Repeat, exactly as written, the line containing "orange eraser: 2 -> 3" and each line after it through the end of the data.

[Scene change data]
*** Block opens ***
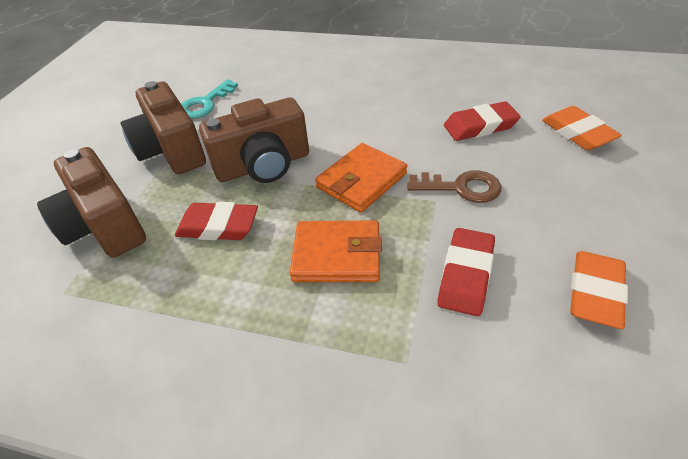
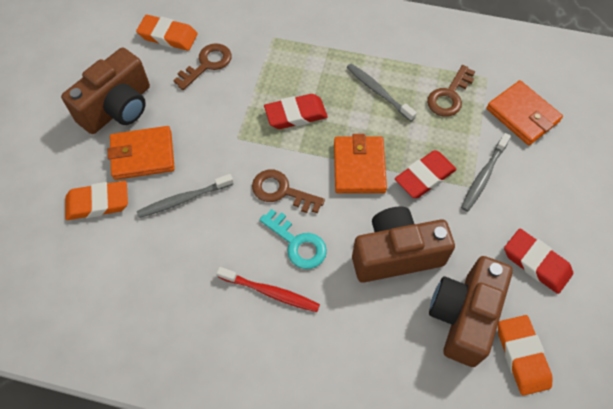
brown key: 1 -> 3
grey toothbrush: 0 -> 3
orange eraser: 2 -> 3
orange wallet: 2 -> 3
red toothbrush: 0 -> 1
*** Block closes ***
- **Answer**
orange eraser: 2 -> 3
orange wallet: 2 -> 3
red toothbrush: 0 -> 1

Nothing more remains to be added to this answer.